* _Problem to solve_
State the number of lines in the material below that contain the word "objects", without any other text.

* _Extracted entries_
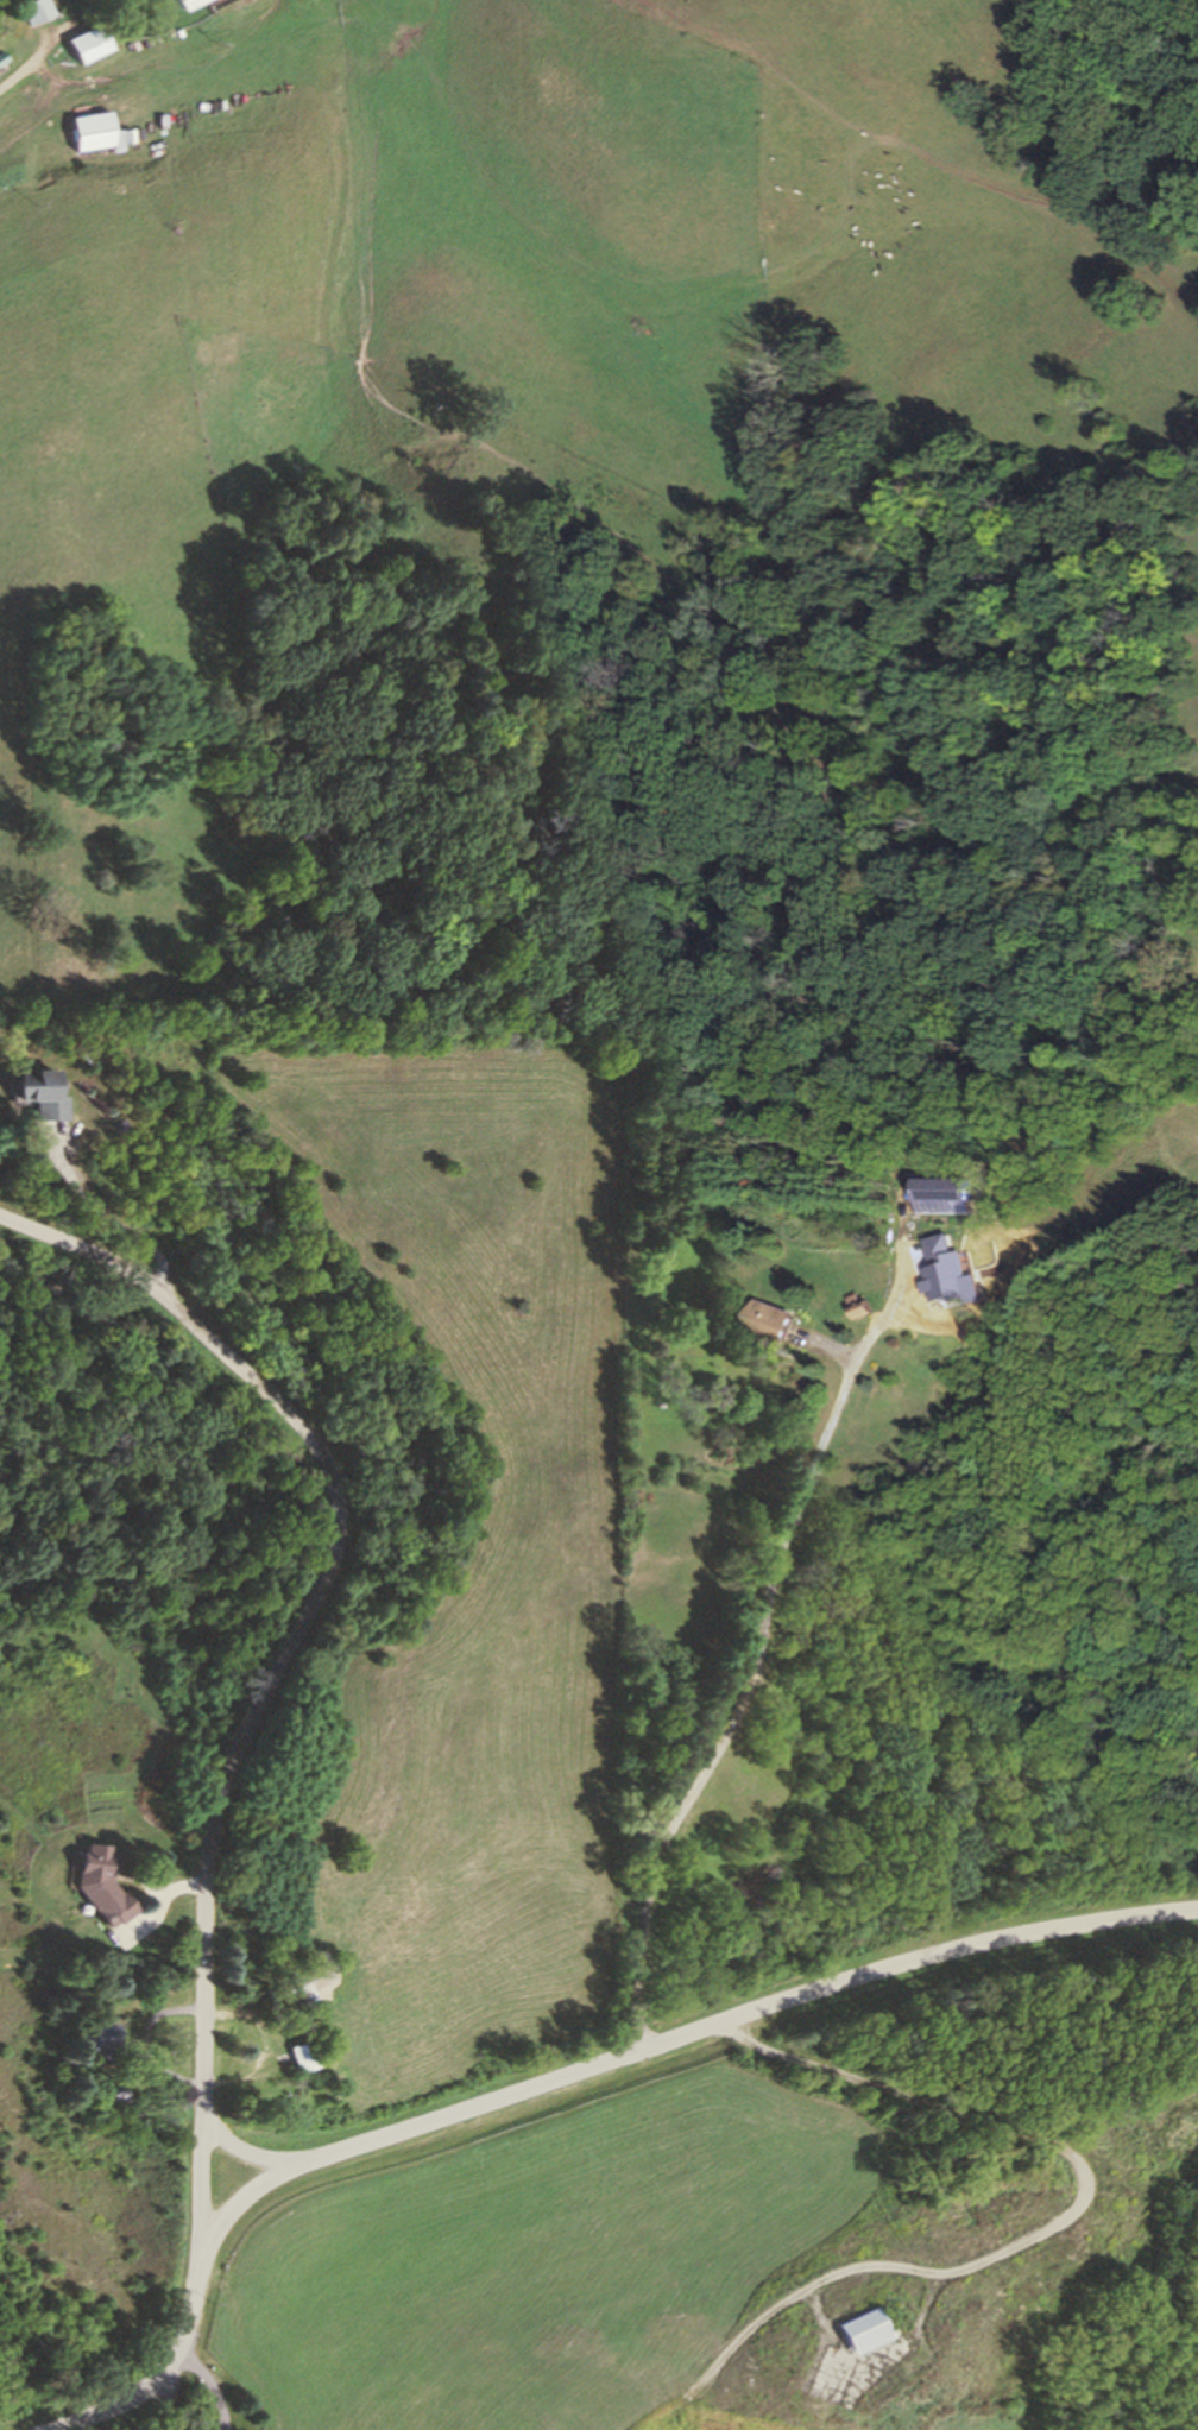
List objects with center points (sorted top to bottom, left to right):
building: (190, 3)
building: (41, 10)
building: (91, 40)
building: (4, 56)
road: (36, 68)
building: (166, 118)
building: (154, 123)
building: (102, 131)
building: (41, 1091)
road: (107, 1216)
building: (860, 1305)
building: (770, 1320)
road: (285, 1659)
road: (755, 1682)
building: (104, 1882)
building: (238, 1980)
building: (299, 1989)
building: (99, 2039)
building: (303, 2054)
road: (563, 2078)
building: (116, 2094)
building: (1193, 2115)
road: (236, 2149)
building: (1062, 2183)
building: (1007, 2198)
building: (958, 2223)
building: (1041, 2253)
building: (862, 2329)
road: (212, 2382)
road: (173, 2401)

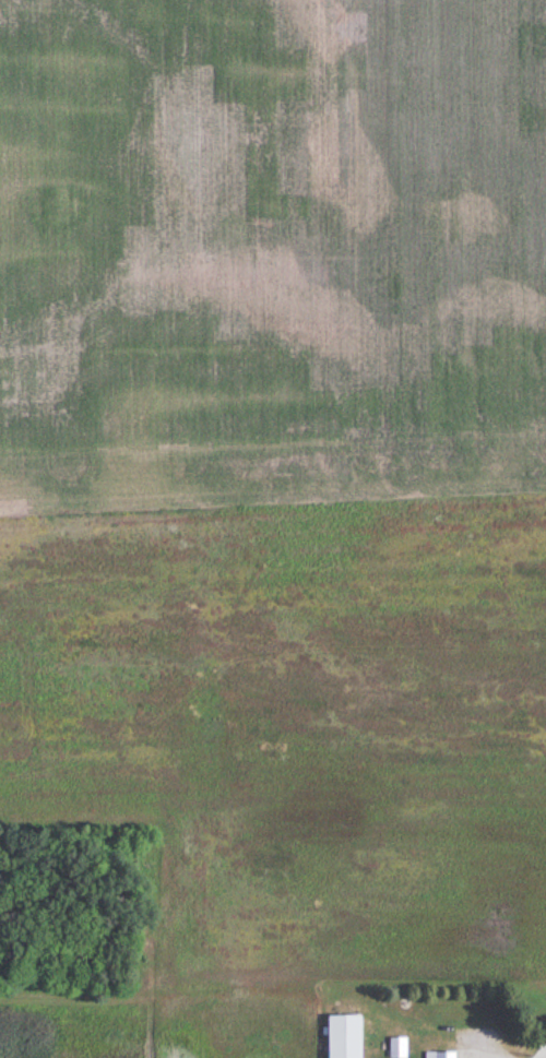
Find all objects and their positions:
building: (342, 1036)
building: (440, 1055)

* _Expected answer_
2